### Work task
Extract, unchanged, each line of the listing below from its first line through the line that contains "C6: 220nF (GND, W8) -> 220nF (GND, W10)", inclusive, and nothing else.
-------- Data excerpts --------
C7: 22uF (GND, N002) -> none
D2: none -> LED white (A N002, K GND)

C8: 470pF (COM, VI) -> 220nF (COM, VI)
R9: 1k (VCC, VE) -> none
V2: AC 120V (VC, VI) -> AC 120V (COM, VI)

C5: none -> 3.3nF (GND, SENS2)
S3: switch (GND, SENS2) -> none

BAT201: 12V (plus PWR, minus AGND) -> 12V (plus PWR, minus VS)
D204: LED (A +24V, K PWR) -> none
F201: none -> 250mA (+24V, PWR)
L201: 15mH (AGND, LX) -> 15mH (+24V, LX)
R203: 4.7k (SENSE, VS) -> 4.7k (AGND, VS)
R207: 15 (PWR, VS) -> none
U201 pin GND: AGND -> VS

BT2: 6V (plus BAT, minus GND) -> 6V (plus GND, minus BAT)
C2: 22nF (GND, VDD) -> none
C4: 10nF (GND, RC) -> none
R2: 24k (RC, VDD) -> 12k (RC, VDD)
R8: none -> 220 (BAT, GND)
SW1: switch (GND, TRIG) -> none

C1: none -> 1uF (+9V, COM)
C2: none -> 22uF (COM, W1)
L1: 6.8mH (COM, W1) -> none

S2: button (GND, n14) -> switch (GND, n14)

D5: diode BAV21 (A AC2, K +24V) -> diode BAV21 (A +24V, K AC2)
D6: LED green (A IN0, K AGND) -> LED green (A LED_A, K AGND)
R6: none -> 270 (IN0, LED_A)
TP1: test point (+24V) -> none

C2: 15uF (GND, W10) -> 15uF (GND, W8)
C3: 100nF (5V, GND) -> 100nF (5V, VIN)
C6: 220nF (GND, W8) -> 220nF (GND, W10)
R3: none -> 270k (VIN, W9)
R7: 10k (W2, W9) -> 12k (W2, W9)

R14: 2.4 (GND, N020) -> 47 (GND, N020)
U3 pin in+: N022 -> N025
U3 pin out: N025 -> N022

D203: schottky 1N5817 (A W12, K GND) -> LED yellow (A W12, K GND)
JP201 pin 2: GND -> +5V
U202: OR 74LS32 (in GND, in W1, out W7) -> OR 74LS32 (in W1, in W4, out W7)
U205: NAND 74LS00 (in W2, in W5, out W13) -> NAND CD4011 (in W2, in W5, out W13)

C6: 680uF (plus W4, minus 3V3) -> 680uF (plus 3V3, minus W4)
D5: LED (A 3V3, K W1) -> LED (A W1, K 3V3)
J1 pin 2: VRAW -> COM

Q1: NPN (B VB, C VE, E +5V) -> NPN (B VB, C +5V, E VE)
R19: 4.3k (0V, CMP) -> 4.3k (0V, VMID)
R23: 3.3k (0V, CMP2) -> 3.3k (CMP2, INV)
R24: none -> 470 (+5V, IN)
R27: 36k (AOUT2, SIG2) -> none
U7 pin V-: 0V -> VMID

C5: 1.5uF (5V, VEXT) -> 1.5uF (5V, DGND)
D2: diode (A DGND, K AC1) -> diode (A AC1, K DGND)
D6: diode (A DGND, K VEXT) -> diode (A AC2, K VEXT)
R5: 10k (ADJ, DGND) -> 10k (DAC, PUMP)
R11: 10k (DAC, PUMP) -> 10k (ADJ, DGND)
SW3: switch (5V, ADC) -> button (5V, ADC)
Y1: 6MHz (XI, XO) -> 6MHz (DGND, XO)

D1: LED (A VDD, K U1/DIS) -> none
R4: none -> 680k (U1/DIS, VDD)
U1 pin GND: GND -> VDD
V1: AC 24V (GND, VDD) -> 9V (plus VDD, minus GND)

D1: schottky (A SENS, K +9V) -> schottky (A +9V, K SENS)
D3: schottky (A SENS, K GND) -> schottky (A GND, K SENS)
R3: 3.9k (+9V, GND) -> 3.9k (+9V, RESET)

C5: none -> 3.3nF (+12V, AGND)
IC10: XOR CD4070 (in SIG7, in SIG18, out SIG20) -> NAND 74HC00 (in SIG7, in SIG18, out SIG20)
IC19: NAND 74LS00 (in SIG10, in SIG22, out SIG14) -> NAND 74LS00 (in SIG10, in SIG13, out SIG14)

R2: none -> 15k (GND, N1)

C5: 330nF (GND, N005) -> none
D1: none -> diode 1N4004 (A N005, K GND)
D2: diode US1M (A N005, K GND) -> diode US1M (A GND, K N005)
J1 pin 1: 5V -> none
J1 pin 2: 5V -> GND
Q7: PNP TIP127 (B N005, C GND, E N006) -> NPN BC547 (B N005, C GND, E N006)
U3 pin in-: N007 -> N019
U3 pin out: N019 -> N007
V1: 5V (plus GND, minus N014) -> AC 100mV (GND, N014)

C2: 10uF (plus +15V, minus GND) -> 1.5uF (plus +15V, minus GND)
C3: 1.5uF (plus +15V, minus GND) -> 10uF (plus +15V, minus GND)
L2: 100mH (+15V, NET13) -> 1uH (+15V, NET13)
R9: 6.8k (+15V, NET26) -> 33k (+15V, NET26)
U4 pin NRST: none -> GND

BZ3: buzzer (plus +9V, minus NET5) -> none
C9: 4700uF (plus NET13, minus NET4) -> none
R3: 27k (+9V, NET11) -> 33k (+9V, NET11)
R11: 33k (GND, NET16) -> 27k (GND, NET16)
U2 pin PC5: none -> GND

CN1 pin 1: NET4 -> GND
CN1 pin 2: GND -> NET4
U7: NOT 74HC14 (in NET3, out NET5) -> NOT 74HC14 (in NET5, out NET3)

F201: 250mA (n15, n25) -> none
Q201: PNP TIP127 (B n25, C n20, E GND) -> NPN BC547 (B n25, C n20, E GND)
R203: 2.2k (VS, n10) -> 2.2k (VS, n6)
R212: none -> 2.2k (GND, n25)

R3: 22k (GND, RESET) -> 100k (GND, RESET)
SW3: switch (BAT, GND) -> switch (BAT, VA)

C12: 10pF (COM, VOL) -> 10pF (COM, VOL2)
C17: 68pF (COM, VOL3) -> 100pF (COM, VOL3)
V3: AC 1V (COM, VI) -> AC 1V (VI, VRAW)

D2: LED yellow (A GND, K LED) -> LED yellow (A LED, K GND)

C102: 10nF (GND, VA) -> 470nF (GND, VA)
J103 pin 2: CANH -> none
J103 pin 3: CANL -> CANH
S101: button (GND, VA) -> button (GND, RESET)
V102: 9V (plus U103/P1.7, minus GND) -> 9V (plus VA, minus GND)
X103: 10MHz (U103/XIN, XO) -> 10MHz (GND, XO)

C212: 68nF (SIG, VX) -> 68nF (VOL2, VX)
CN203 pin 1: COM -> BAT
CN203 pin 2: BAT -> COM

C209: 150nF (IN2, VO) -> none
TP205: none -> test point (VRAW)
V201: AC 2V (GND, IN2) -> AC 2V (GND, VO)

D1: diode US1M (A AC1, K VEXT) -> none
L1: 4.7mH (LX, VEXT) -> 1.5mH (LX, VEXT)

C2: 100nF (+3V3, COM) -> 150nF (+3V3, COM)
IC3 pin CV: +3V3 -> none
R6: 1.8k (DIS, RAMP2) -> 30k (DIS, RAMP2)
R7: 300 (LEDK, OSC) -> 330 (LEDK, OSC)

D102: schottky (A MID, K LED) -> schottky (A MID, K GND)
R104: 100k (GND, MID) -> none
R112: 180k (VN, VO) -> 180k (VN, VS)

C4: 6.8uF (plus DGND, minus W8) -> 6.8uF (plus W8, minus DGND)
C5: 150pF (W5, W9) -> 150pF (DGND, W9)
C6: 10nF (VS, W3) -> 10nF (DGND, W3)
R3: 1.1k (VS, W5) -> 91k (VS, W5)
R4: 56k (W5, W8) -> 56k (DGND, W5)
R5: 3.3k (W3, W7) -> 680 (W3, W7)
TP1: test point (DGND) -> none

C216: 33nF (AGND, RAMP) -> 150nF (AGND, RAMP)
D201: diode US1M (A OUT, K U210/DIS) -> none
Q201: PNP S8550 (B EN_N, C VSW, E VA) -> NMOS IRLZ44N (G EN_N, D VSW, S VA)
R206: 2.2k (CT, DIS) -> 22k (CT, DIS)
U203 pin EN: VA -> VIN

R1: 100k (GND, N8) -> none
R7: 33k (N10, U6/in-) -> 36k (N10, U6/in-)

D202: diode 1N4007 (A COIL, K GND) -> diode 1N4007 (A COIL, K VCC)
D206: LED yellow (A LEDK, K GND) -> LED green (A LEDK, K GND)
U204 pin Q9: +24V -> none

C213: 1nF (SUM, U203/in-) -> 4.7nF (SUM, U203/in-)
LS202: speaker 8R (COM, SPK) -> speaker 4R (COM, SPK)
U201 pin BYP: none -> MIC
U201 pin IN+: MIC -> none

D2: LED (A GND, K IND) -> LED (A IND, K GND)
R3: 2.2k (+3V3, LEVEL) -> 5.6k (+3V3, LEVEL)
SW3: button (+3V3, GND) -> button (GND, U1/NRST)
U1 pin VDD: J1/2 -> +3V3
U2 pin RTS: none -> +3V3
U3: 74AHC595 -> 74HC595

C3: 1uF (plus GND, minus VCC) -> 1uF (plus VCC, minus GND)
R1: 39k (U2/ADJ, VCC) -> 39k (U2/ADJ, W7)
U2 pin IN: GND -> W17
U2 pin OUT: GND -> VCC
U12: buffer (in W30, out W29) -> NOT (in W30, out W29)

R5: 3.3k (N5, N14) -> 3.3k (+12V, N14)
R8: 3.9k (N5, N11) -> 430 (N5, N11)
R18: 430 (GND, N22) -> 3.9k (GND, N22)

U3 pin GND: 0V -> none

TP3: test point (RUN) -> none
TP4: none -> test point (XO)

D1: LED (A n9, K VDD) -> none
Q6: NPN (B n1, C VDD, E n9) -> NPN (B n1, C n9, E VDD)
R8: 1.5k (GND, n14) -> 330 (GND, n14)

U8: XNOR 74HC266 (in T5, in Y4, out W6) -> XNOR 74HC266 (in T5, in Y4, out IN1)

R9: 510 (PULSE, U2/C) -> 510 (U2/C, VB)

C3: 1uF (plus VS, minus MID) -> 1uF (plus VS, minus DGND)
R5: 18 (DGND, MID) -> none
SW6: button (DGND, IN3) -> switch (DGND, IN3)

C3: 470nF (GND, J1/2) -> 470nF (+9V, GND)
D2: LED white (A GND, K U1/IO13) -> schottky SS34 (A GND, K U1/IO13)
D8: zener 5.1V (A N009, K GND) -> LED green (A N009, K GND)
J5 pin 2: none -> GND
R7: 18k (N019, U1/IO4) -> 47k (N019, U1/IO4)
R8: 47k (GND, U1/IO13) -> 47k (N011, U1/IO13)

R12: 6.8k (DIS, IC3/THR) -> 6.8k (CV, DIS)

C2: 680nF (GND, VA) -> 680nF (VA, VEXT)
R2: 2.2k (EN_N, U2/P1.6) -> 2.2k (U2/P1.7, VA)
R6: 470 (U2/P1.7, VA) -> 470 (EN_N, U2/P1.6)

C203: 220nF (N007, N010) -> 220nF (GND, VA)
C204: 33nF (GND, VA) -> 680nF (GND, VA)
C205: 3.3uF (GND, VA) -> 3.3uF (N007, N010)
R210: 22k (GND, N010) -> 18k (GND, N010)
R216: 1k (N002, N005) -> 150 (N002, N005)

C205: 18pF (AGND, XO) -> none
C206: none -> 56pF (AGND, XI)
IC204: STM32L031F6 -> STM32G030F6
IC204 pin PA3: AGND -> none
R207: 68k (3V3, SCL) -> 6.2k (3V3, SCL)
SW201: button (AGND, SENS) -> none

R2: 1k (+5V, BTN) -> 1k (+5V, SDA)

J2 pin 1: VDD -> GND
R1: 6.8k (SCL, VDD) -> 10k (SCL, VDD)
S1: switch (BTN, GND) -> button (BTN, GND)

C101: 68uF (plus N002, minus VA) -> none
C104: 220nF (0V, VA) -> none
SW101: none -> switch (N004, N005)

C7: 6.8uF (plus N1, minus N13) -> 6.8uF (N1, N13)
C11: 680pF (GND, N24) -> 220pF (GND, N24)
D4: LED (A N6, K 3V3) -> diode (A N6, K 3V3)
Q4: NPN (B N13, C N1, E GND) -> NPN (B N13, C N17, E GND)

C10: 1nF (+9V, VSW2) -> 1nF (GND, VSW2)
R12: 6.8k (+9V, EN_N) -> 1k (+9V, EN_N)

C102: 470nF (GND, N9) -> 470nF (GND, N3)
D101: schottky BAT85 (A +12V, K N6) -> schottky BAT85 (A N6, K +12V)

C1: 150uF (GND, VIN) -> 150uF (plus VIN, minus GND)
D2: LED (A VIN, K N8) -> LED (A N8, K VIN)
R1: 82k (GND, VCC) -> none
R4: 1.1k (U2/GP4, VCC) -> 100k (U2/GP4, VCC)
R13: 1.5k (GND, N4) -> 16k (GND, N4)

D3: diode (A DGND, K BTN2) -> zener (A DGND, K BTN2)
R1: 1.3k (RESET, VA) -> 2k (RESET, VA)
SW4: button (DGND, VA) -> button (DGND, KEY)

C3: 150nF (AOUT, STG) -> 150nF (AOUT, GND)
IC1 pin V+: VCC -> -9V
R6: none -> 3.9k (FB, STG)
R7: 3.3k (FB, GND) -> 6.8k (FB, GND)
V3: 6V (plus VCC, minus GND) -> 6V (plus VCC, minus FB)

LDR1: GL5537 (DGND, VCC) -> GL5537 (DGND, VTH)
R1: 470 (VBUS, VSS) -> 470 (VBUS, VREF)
--------
### Written response
C7: 22uF (GND, N002) -> none
D2: none -> LED white (A N002, K GND)

C8: 470pF (COM, VI) -> 220nF (COM, VI)
R9: 1k (VCC, VE) -> none
V2: AC 120V (VC, VI) -> AC 120V (COM, VI)

C5: none -> 3.3nF (GND, SENS2)
S3: switch (GND, SENS2) -> none

BAT201: 12V (plus PWR, minus AGND) -> 12V (plus PWR, minus VS)
D204: LED (A +24V, K PWR) -> none
F201: none -> 250mA (+24V, PWR)
L201: 15mH (AGND, LX) -> 15mH (+24V, LX)
R203: 4.7k (SENSE, VS) -> 4.7k (AGND, VS)
R207: 15 (PWR, VS) -> none
U201 pin GND: AGND -> VS

BT2: 6V (plus BAT, minus GND) -> 6V (plus GND, minus BAT)
C2: 22nF (GND, VDD) -> none
C4: 10nF (GND, RC) -> none
R2: 24k (RC, VDD) -> 12k (RC, VDD)
R8: none -> 220 (BAT, GND)
SW1: switch (GND, TRIG) -> none

C1: none -> 1uF (+9V, COM)
C2: none -> 22uF (COM, W1)
L1: 6.8mH (COM, W1) -> none

S2: button (GND, n14) -> switch (GND, n14)

D5: diode BAV21 (A AC2, K +24V) -> diode BAV21 (A +24V, K AC2)
D6: LED green (A IN0, K AGND) -> LED green (A LED_A, K AGND)
R6: none -> 270 (IN0, LED_A)
TP1: test point (+24V) -> none

C2: 15uF (GND, W10) -> 15uF (GND, W8)
C3: 100nF (5V, GND) -> 100nF (5V, VIN)
C6: 220nF (GND, W8) -> 220nF (GND, W10)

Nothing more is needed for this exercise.